What you will do: Take the records below from their first line to the line with "purple square: (271, 304)", and restate those lines word for word.

Input data:
==*==

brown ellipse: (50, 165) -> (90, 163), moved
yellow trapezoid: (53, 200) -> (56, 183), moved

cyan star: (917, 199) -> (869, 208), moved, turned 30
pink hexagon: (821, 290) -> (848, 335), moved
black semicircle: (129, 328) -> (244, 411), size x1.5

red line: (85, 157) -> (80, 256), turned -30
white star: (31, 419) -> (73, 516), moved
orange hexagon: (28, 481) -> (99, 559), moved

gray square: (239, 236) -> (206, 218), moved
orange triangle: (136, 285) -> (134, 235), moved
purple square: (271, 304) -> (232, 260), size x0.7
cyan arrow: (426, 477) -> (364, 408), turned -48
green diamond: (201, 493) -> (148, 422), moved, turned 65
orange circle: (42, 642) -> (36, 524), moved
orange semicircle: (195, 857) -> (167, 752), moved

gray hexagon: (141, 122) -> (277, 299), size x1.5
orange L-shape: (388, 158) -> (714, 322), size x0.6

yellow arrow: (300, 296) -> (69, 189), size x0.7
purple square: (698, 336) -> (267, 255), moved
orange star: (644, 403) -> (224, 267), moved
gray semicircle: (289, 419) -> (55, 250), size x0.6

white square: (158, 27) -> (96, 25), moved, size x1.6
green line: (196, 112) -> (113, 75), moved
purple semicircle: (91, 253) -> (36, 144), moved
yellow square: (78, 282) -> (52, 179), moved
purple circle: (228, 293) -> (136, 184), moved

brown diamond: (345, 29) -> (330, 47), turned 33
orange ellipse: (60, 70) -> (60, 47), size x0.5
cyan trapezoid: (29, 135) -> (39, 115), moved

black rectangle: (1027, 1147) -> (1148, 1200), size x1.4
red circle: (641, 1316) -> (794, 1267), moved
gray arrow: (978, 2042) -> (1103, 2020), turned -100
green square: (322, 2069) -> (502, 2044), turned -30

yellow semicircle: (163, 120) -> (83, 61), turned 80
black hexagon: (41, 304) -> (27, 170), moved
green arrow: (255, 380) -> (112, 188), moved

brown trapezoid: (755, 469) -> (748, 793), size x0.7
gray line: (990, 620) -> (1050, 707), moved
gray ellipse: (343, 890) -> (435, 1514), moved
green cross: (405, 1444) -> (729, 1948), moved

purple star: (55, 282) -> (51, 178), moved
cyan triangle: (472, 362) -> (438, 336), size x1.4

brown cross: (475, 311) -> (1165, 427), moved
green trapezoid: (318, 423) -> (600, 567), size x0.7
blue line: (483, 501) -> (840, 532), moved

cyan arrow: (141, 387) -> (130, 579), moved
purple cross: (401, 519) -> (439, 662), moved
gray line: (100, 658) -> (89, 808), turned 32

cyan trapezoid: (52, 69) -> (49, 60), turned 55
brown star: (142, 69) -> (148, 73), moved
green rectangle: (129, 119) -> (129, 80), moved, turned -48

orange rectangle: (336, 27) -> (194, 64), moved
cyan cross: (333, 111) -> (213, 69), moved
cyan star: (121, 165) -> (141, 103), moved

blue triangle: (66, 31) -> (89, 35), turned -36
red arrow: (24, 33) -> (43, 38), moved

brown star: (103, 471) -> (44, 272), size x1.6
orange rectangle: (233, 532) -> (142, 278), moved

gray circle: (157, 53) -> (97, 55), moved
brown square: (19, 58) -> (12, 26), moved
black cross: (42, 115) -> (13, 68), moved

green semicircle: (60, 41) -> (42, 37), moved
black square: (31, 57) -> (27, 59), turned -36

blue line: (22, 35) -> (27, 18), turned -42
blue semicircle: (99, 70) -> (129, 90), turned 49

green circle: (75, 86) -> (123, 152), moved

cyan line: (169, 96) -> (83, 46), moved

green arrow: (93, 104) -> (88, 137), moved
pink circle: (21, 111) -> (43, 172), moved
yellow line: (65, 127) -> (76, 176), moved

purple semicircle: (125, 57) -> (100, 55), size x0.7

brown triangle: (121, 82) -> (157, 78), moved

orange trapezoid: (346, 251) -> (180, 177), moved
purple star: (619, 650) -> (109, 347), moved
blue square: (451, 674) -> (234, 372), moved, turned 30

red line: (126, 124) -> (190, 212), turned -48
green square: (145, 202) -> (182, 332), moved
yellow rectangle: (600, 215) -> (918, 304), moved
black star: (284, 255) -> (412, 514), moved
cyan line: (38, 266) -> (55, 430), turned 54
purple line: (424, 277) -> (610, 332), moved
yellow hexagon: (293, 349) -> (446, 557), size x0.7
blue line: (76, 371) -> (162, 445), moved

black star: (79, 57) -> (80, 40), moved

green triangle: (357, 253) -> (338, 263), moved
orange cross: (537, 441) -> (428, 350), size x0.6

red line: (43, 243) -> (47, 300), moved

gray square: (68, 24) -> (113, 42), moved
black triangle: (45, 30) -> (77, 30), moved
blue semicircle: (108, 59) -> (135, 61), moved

==*==

Response for this exercise:
brown ellipse: (50, 165) -> (90, 163), moved
yellow trapezoid: (53, 200) -> (56, 183), moved

cyan star: (917, 199) -> (869, 208), moved, turned 30
pink hexagon: (821, 290) -> (848, 335), moved
black semicircle: (129, 328) -> (244, 411), size x1.5

red line: (85, 157) -> (80, 256), turned -30
white star: (31, 419) -> (73, 516), moved
orange hexagon: (28, 481) -> (99, 559), moved

gray square: (239, 236) -> (206, 218), moved
orange triangle: (136, 285) -> (134, 235), moved
purple square: (271, 304) -> (232, 260), size x0.7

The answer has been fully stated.